**Data excerpt**
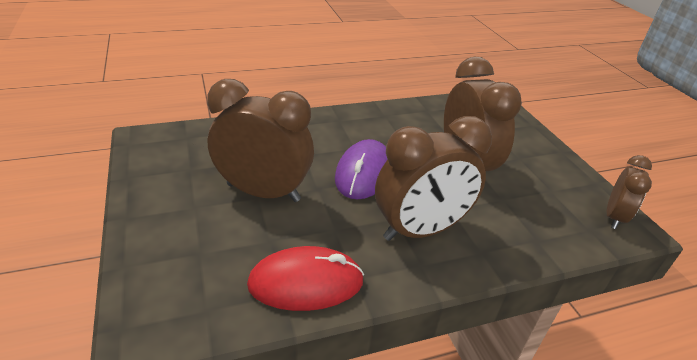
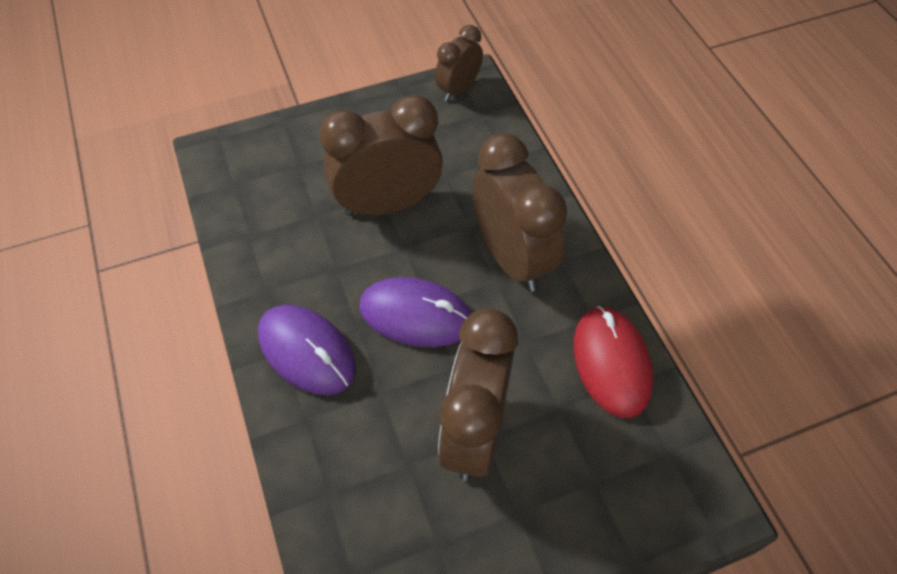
camera: 90 degrees left, 20 degrees up
brown clock [607,155,652,229] -> brown clock turned 75 degrees counterclockwise [435,25,483,101]
none -> purple mouse [258,305,356,395]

**What is expected**
Across all the lines above, repeat the wording exactly and omit the pictures.

**Solved exercise**
camera: 90 degrees left, 20 degrees up
brown clock [607,155,652,229] -> brown clock turned 75 degrees counterclockwise [435,25,483,101]
none -> purple mouse [258,305,356,395]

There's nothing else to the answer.